:: Your task ::
Everything from the line with "cyan slope F9:H9" to the final line of the entries, both included, should be restated word for word; please omit the pictures.

:: Given data ::
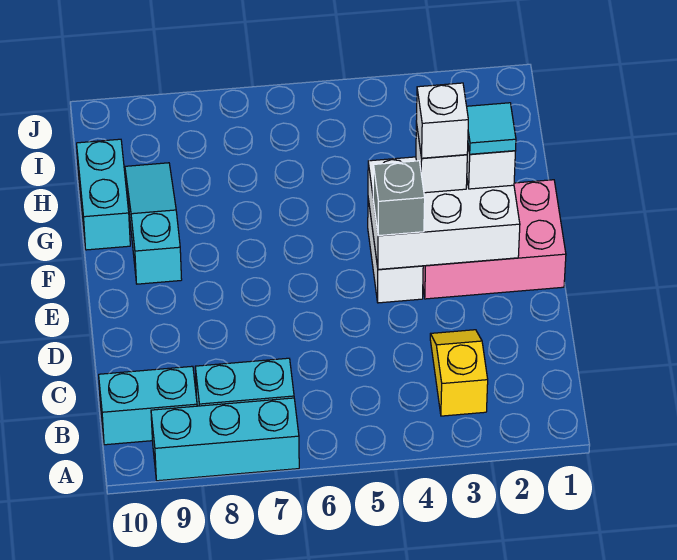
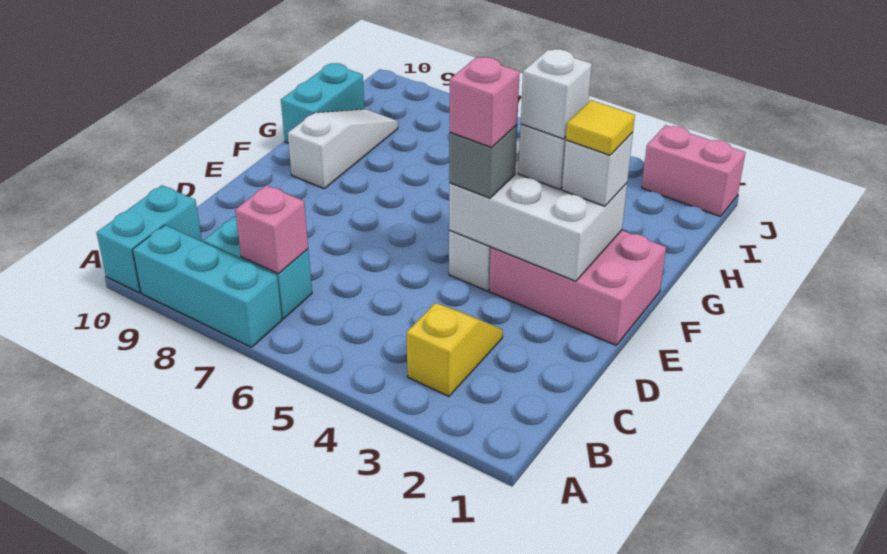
none -> pink brick B7 level 2
cyan brick B9:B10 level 1 -> cyan brick A10:B10 level 1
none -> pink brick E4 level 4
cyan tile F2 level 4 -> yellow tile F2 level 4
cyan slope F9:H9 level 1 top F -> white slope F9:H9 level 1 top F
none -> pink brick J1:J2 level 1

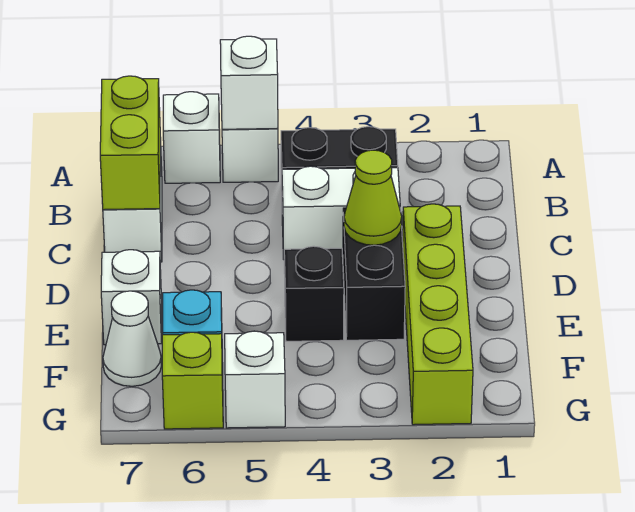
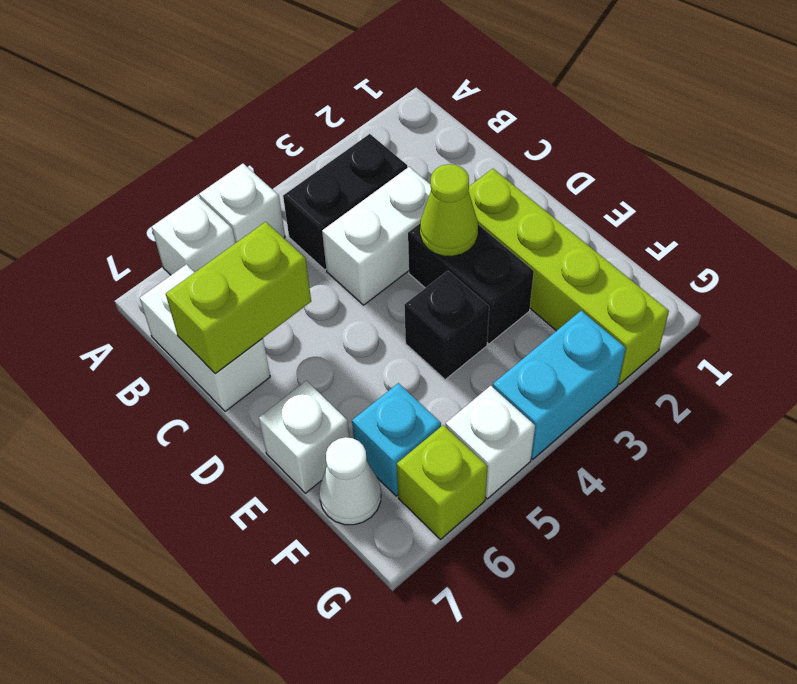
white brick A5 level 2 -> none
lime brick B7:C7 level 2 -> lime brick C6:C7 level 2
none -> cyan brick G3:G4 level 1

:: Task response ::
cyan slope F9:H9 level 1 top F -> white slope F9:H9 level 1 top F
none -> pink brick J1:J2 level 1

white brick A5 level 2 -> none
lime brick B7:C7 level 2 -> lime brick C6:C7 level 2
none -> cyan brick G3:G4 level 1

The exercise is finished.